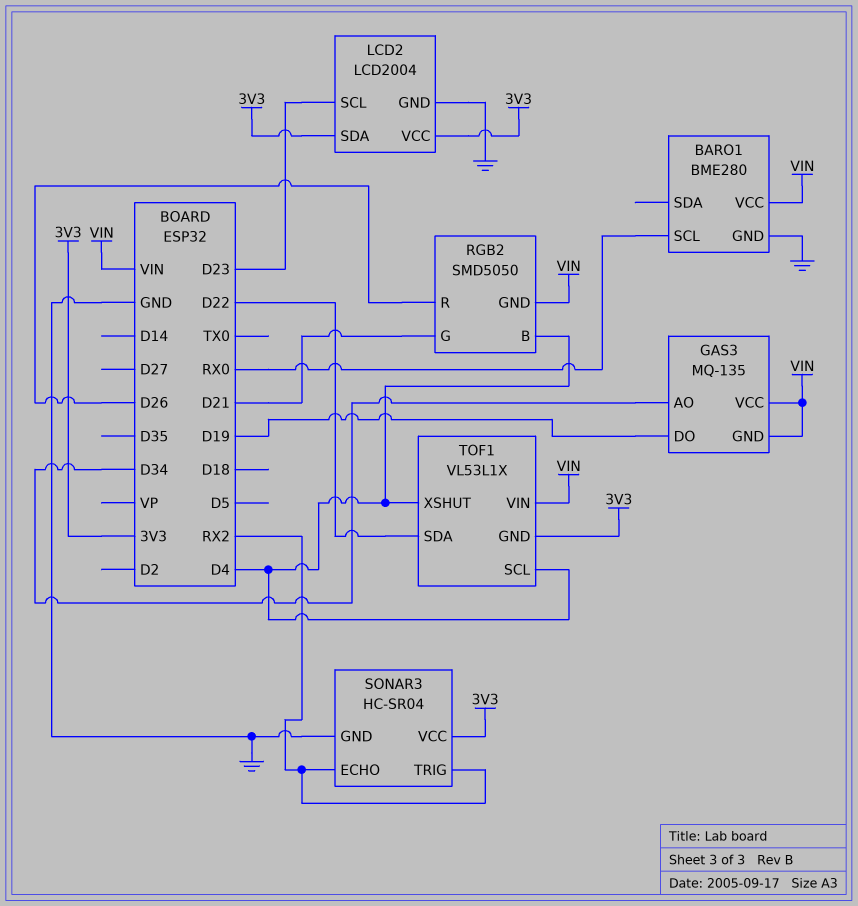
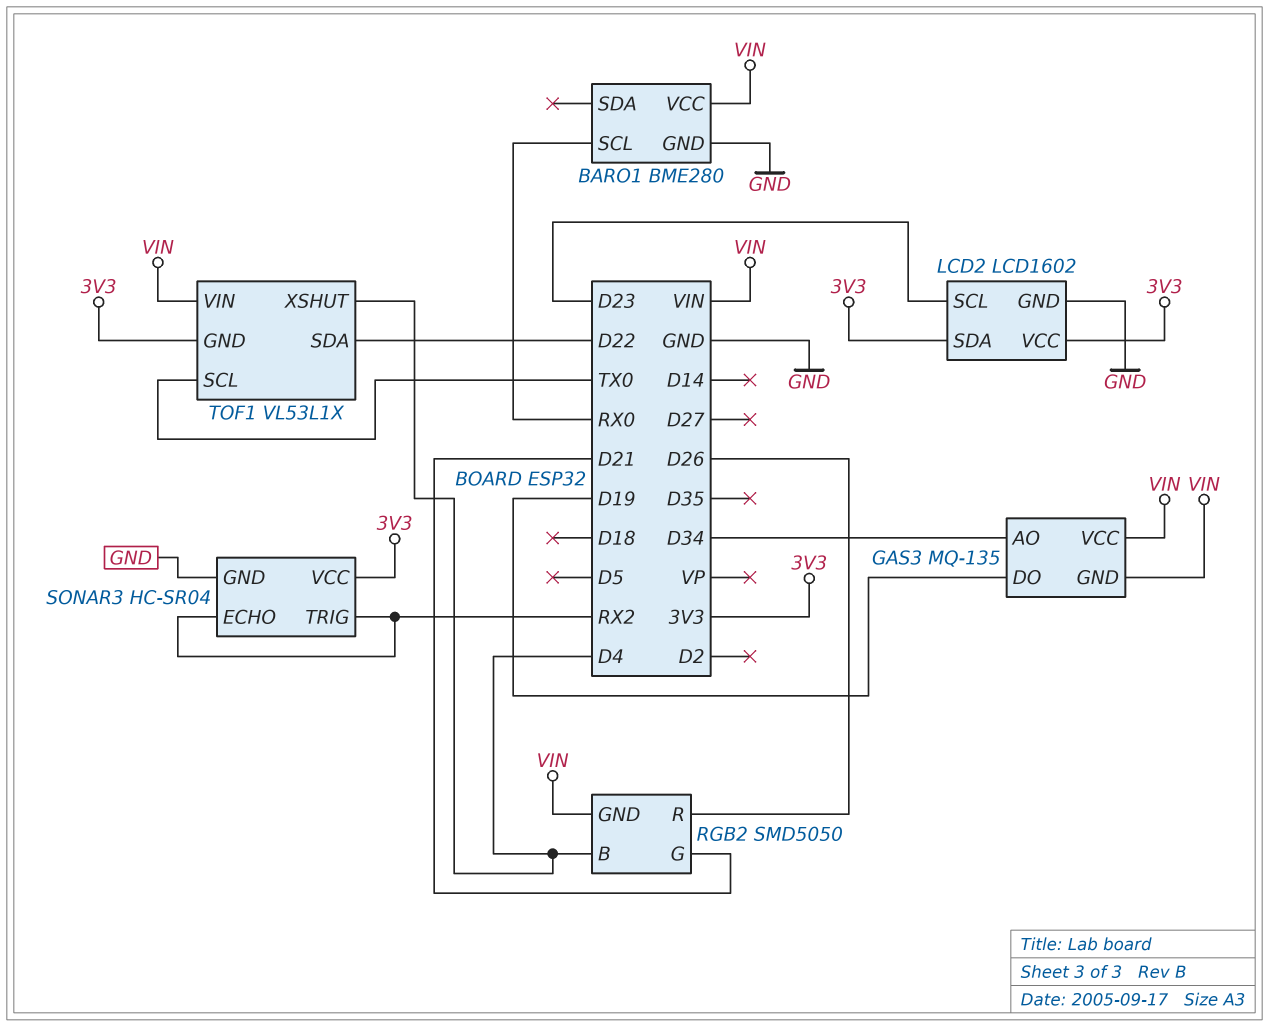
LCD2: LCD2004 -> LCD1602
TOF1 pin SCL: D4 -> TX0

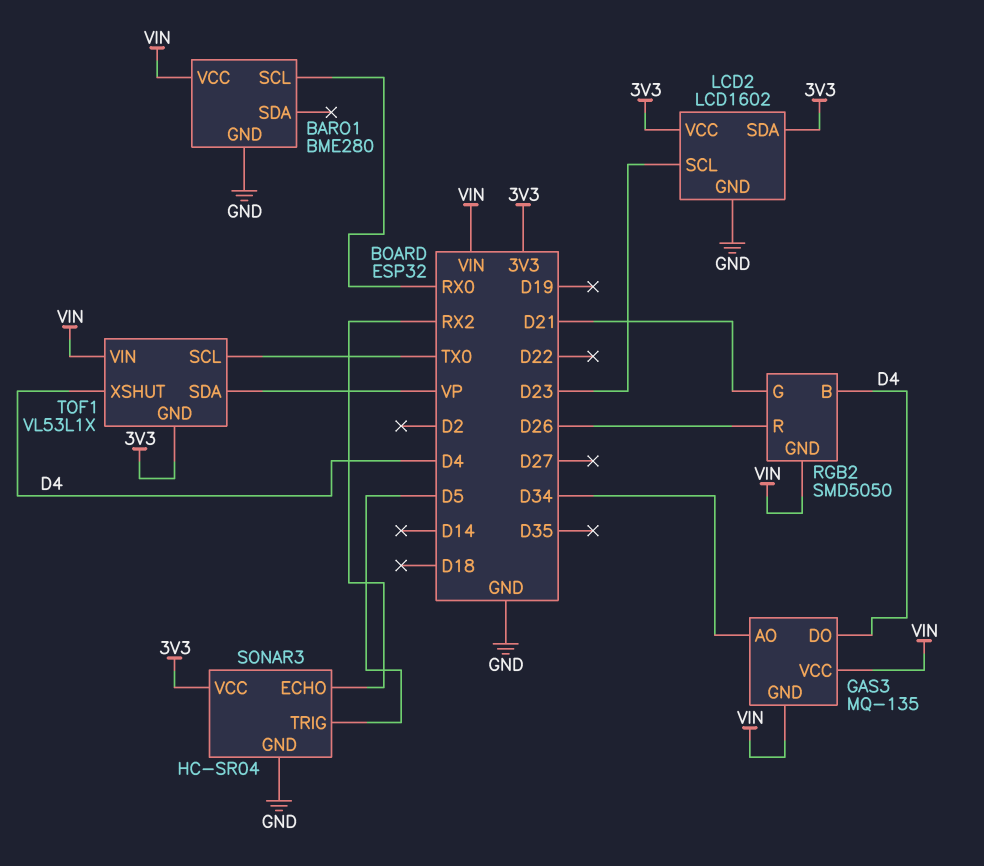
GAS3 pin DO: D19 -> D4
SONAR3 pin TRIG: RX2 -> D5
TOF1 pin SDA: D22 -> VP

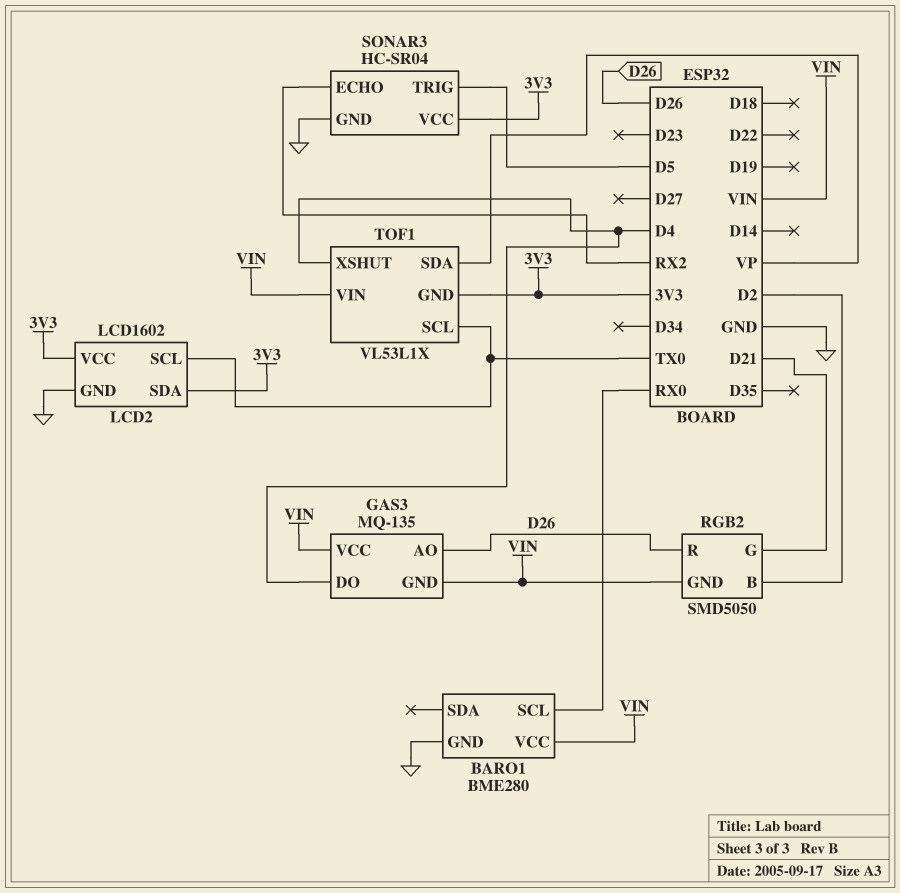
GAS3 pin AO: D34 -> D26
LCD2 pin SCL: D23 -> TX0
RGB2 pin B: D4 -> D2

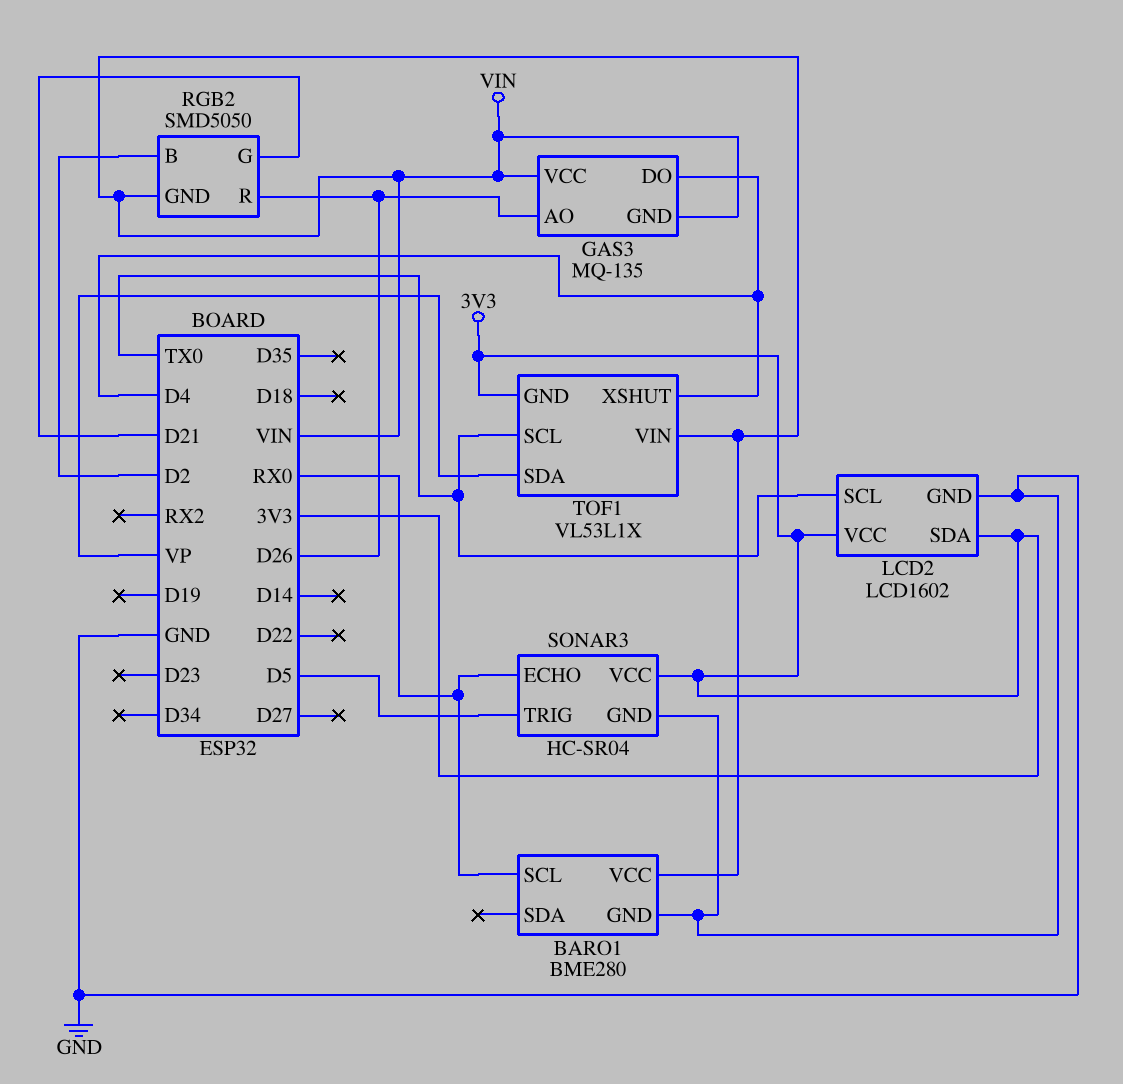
SONAR3 pin ECHO: RX2 -> RX0

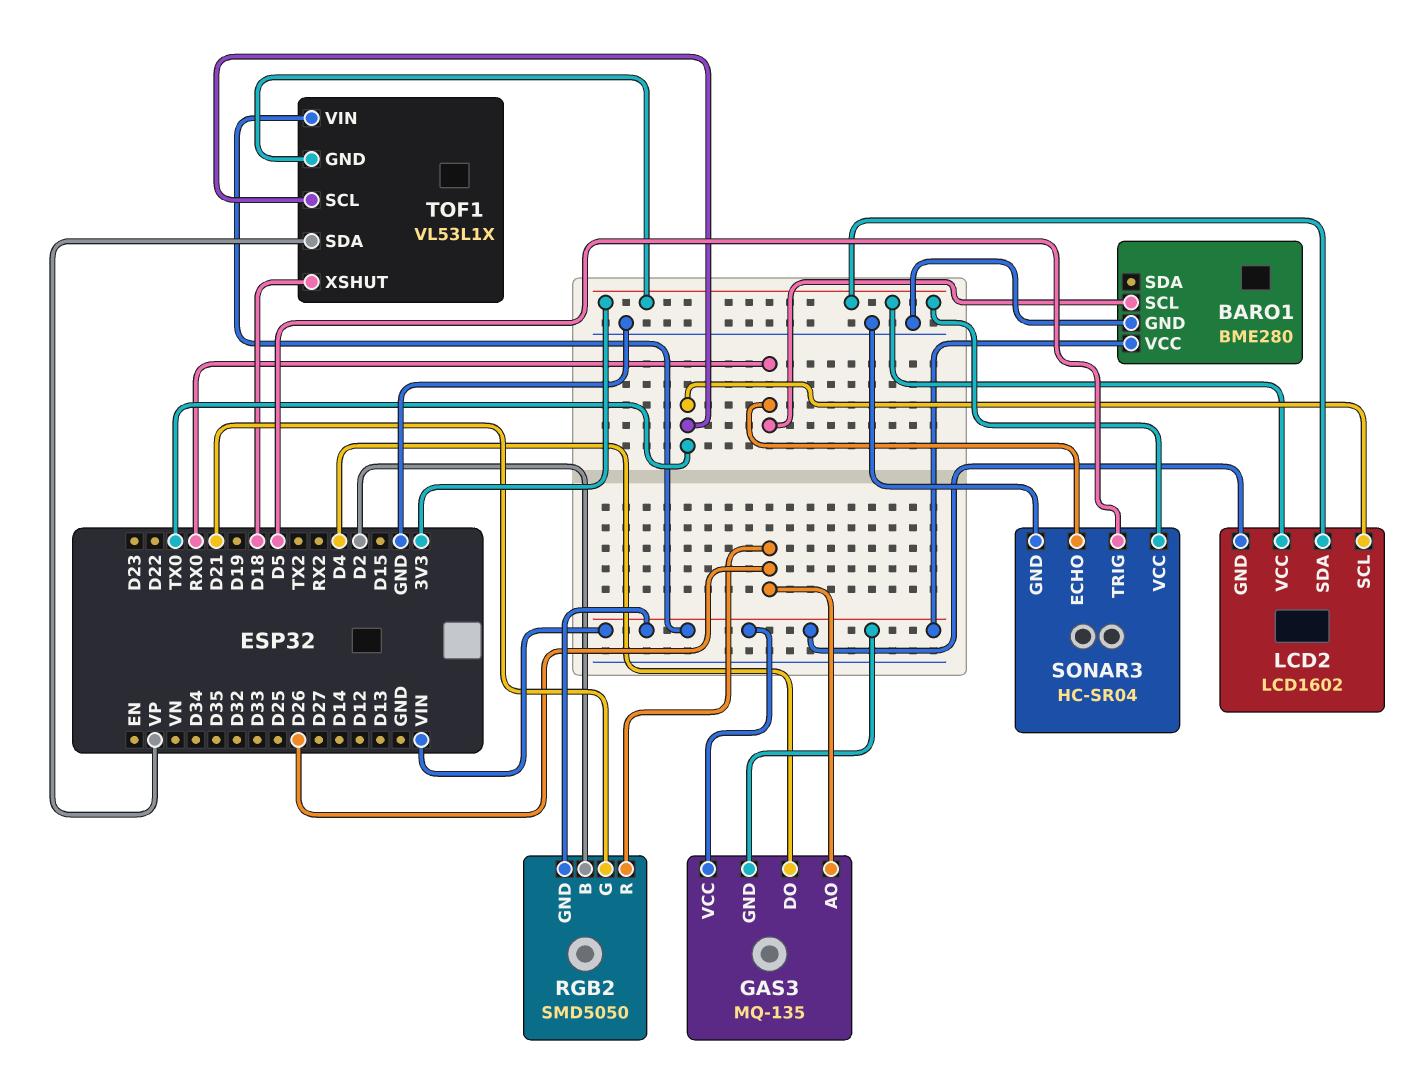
LCD2 pin GND: GND -> VIN
TOF1 pin XSHUT: D4 -> D18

....................

■ **WORK ORDER**:
With the pictures excluded, the line containing "TOF1 pin SDA: D22 -> VP" and every line after it through the end of the data above are to be transcribed exactly, and nothing more.

■ **WORKED SOLUTION**:
TOF1 pin SDA: D22 -> VP

GAS3 pin AO: D34 -> D26
LCD2 pin SCL: D23 -> TX0
RGB2 pin B: D4 -> D2

SONAR3 pin ECHO: RX2 -> RX0

LCD2 pin GND: GND -> VIN
TOF1 pin XSHUT: D4 -> D18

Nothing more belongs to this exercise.